Your goal:
Only the lines below starting at the one containing "brown padlock: [222,349,248,413]" and ending at the one containing "purple tree: [213,87,270,160]" belong in the answer, each copied exactly.

Source material:
☆ ☆ ☆ ☆ ☆ ☆ ☆

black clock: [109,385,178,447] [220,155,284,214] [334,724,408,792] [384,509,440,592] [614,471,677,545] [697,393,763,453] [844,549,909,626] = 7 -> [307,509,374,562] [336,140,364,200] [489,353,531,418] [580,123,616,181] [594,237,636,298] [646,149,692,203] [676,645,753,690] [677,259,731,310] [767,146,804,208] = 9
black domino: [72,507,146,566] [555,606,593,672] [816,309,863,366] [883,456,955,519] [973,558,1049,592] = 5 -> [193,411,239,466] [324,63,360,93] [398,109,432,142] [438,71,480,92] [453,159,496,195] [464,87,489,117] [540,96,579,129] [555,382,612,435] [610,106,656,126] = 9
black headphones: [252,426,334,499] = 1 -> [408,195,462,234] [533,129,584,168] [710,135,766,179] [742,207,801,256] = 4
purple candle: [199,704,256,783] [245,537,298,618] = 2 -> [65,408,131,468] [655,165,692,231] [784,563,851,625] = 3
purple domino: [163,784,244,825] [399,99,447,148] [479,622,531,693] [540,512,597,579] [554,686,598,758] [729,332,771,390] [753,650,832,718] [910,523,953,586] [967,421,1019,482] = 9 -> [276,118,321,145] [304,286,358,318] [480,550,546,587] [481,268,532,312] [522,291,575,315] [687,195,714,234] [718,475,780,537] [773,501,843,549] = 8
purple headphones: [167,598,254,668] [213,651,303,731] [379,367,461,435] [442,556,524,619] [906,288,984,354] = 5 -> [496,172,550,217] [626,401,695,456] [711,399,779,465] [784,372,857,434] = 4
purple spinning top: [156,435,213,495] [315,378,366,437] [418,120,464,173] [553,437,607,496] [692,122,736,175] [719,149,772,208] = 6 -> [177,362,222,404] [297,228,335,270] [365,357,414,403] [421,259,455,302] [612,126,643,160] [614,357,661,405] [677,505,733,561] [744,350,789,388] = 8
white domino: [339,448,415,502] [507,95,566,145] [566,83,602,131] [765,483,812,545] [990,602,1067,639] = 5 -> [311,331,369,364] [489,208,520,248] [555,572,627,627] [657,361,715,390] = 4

☆ ☆ ☆ ☆ ☆ ☆ ☆

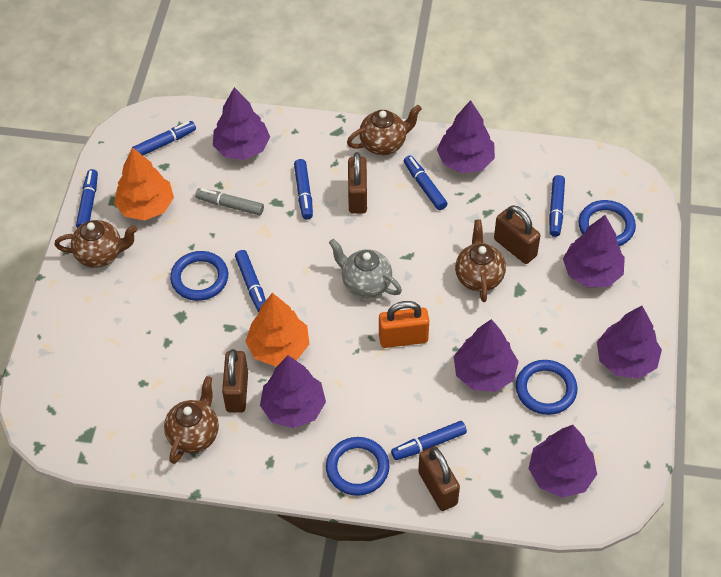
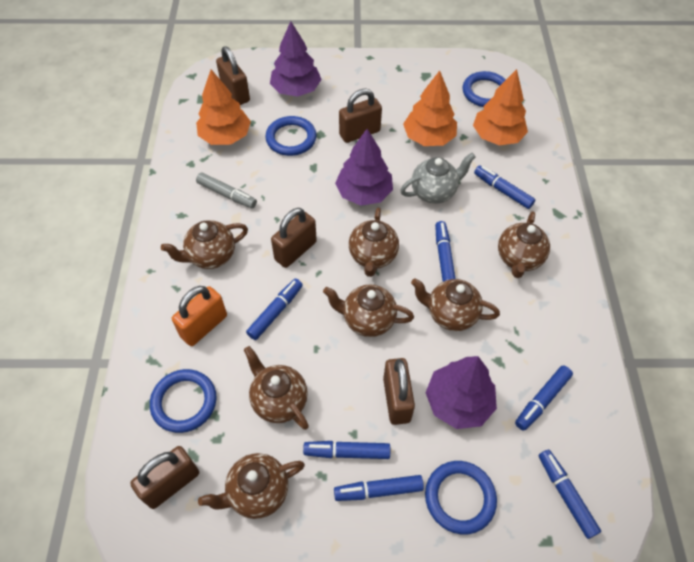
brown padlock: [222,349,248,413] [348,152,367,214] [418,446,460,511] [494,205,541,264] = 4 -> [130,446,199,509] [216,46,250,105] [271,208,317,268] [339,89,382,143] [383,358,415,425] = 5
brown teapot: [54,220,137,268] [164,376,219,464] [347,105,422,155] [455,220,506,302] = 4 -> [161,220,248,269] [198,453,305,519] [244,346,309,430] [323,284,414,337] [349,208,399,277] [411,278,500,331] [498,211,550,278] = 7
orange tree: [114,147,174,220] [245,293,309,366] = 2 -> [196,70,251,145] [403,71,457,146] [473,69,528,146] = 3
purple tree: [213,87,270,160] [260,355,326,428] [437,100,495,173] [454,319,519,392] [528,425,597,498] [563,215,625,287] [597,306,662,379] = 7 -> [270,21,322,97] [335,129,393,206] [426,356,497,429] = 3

☆ ☆ ☆ ☆ ☆ ☆ ☆

Response area:
brown padlock: [222,349,248,413] [348,152,367,214] [418,446,460,511] [494,205,541,264] = 4 -> [130,446,199,509] [216,46,250,105] [271,208,317,268] [339,89,382,143] [383,358,415,425] = 5
brown teapot: [54,220,137,268] [164,376,219,464] [347,105,422,155] [455,220,506,302] = 4 -> [161,220,248,269] [198,453,305,519] [244,346,309,430] [323,284,414,337] [349,208,399,277] [411,278,500,331] [498,211,550,278] = 7
orange tree: [114,147,174,220] [245,293,309,366] = 2 -> [196,70,251,145] [403,71,457,146] [473,69,528,146] = 3
purple tree: [213,87,270,160] [260,355,326,428] [437,100,495,173] [454,319,519,392] [528,425,597,498] [563,215,625,287] [597,306,662,379] = 7 -> [270,21,322,97] [335,129,393,206] [426,356,497,429] = 3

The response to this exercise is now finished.